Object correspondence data
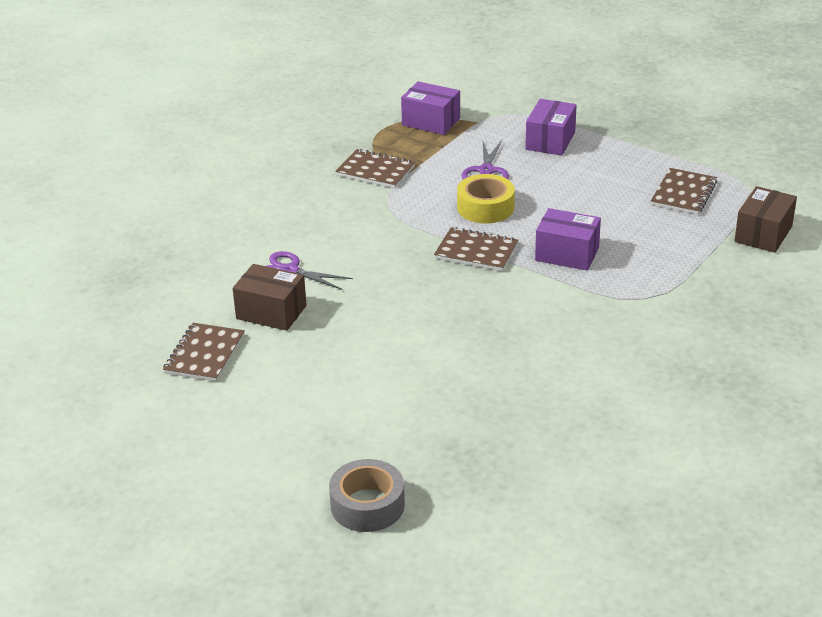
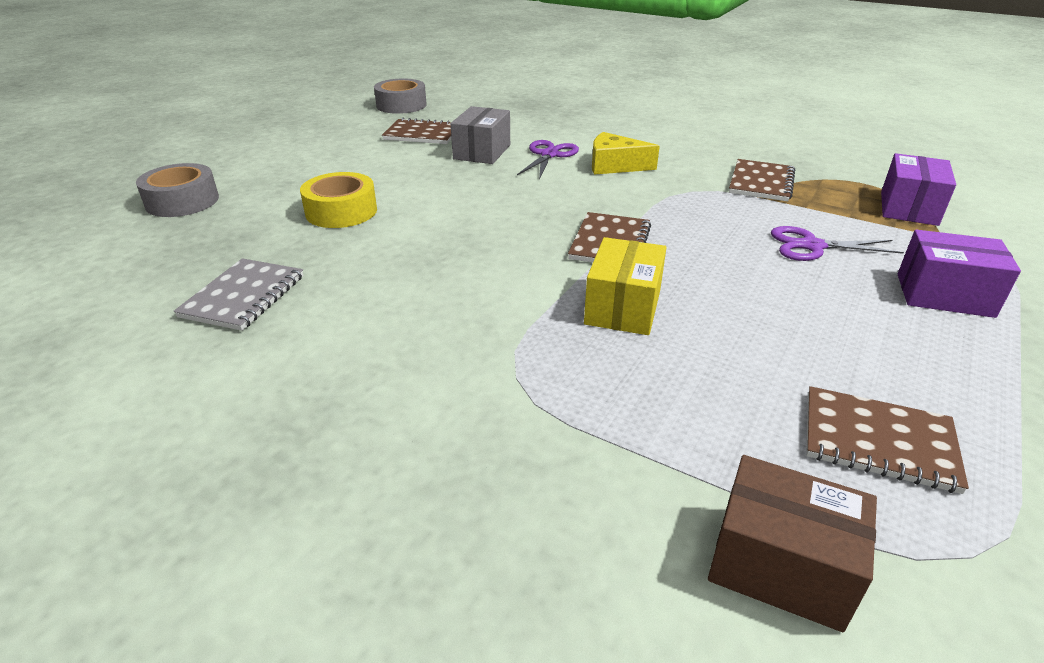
camera: 85 degrees right, 0 degrees up
(88, 377) = (401, 105): none -> grey tape
(271, 312) = (482, 152): brown box -> grey box
(325, 237) = (614, 166): none -> yellow cheese
(485, 207) = (717, 247): yellow tape -> yellow tape (341, 211)
(555, 425) = (243, 296): none -> grey notebook
(567, 254) = (623, 307): purple box -> yellow box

Exercise directions: Give the entries again word for word, but skip the pictures.

Written answer:
camera: 85 degrees right, 0 degrees up
(88, 377) = (401, 105): none -> grey tape
(271, 312) = (482, 152): brown box -> grey box
(325, 237) = (614, 166): none -> yellow cheese
(485, 207) = (717, 247): yellow tape -> yellow tape (341, 211)
(555, 425) = (243, 296): none -> grey notebook
(567, 254) = (623, 307): purple box -> yellow box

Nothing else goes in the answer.